- **Exercise goal**:
After locating "brown brick E10:F10" in the listing below, copy that line and each one after it exactly, ending with the line that has "purple brick J8".

- **The input**:

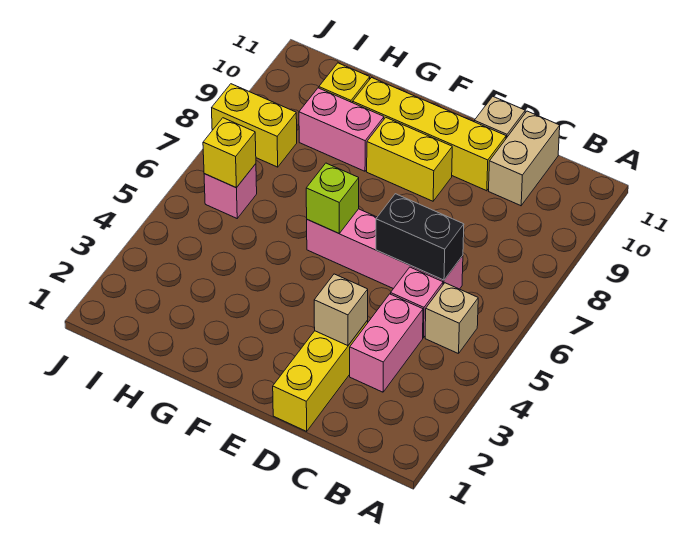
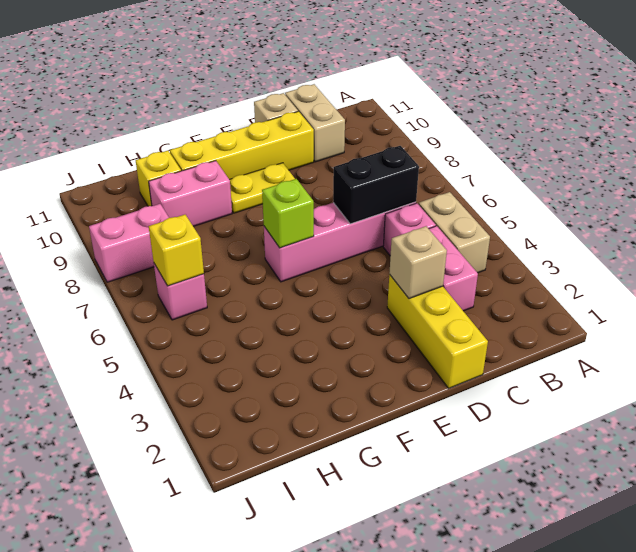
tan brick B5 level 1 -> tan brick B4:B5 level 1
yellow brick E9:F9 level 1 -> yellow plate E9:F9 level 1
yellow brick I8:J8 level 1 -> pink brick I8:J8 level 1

==

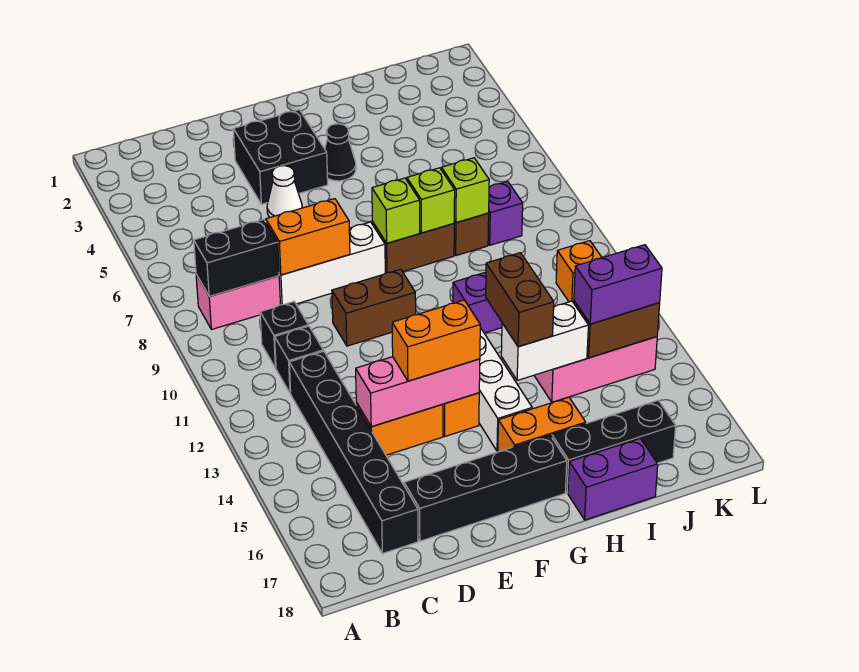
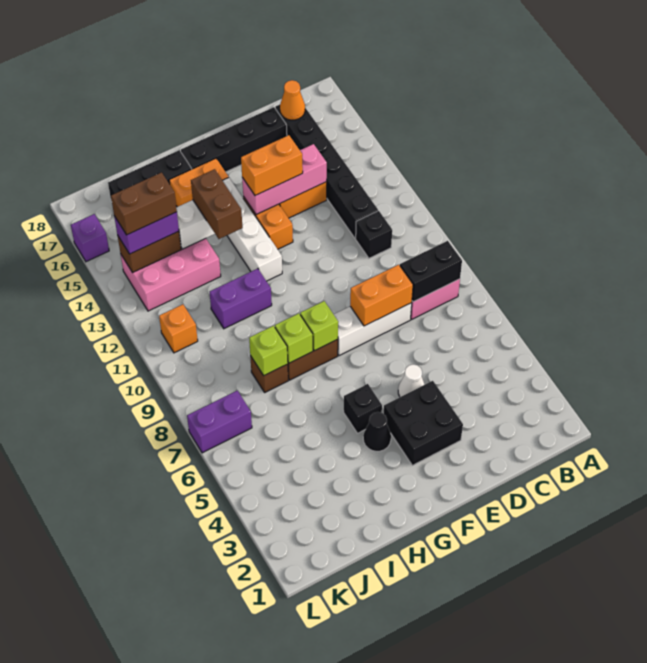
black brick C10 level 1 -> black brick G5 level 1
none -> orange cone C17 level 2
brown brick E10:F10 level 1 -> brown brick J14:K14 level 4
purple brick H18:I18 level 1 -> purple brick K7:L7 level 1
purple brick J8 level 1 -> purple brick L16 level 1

- **Your solution**:
brown brick E10:F10 level 1 -> brown brick J14:K14 level 4
purple brick H18:I18 level 1 -> purple brick K7:L7 level 1
purple brick J8 level 1 -> purple brick L16 level 1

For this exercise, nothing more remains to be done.